YOUR INSTRUCTIONS ->
Locate the line that contains "orange screwdriver: 2 -> 3" in the entries below. Retype it and all following lines through the final one, character for character.

(Image sets with object changes)

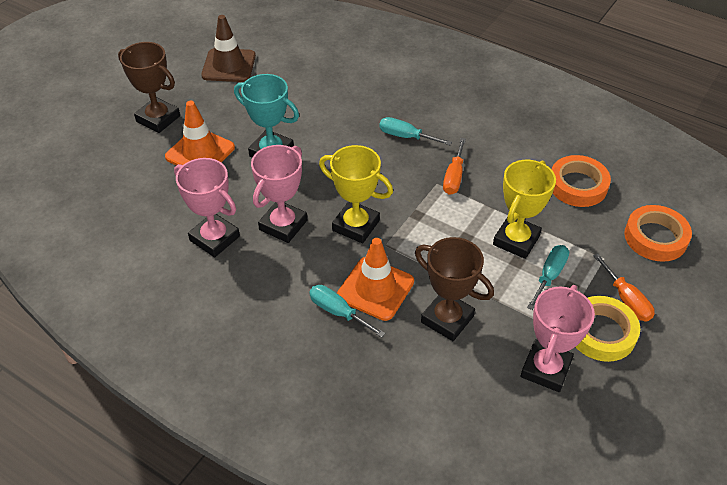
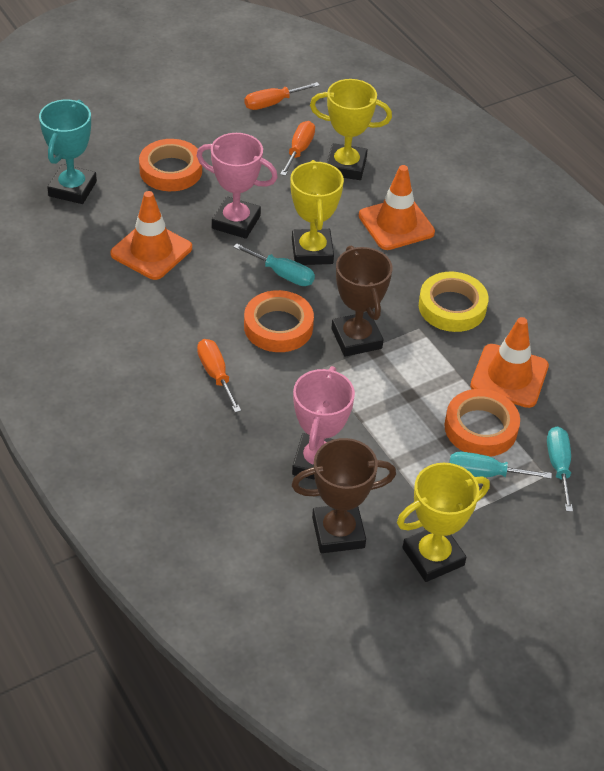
brown traffic cone: 1 -> 0
orange screwdriver: 2 -> 3
orange tape: 2 -> 3
orange traffic cone: 2 -> 3
pink trophy: 3 -> 2
yellow trophy: 2 -> 3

ANSWER TO THIS EXERCISE ->
orange screwdriver: 2 -> 3
orange tape: 2 -> 3
orange traffic cone: 2 -> 3
pink trophy: 3 -> 2
yellow trophy: 2 -> 3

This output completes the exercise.